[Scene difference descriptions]
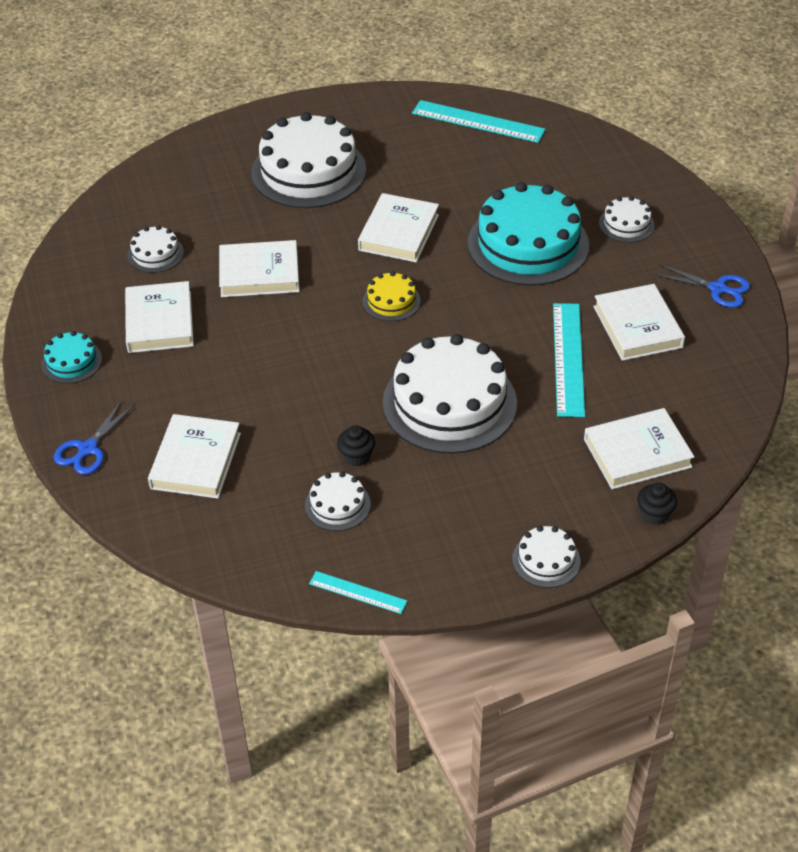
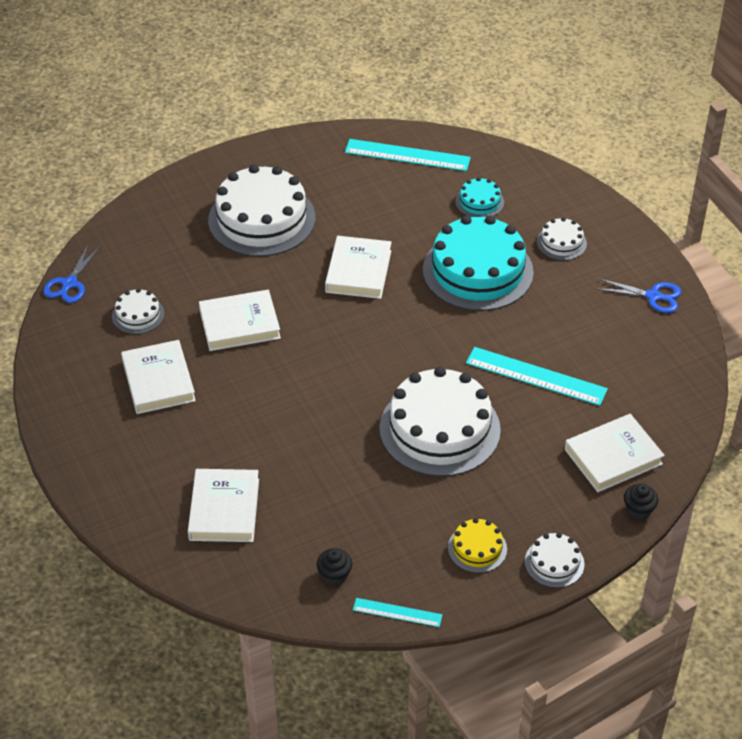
camera: 10 degrees left, 0 degrees up
turquoise cake [42,331,102,384] -> turquoise cake moved to [455,177,504,217]
blue scissors [54,400,135,475] -> blue scissors moved to [43,244,100,303]
white cake [305,472,371,531] -> none
black cupcake [337,425,375,467] -> black cupcake moved to [317,548,352,586]
yellow cake [363,271,421,321] -> yellow cake moved to [448,518,507,573]
turquoise ruler [553,303,585,417] -> turquoise ruler turned 60 degrees counterclockwise [466,347,608,406]
white book [593,284,685,361] -> none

**TASK ITEM**
Pictures aside, restate the entries word for word.

**OUTPUT FOR THIS TASK**
camera: 10 degrees left, 0 degrees up
turquoise cake [42,331,102,384] -> turquoise cake moved to [455,177,504,217]
blue scissors [54,400,135,475] -> blue scissors moved to [43,244,100,303]
white cake [305,472,371,531] -> none
black cupcake [337,425,375,467] -> black cupcake moved to [317,548,352,586]
yellow cake [363,271,421,321] -> yellow cake moved to [448,518,507,573]
turquoise ruler [553,303,585,417] -> turquoise ruler turned 60 degrees counterclockwise [466,347,608,406]
white book [593,284,685,361] -> none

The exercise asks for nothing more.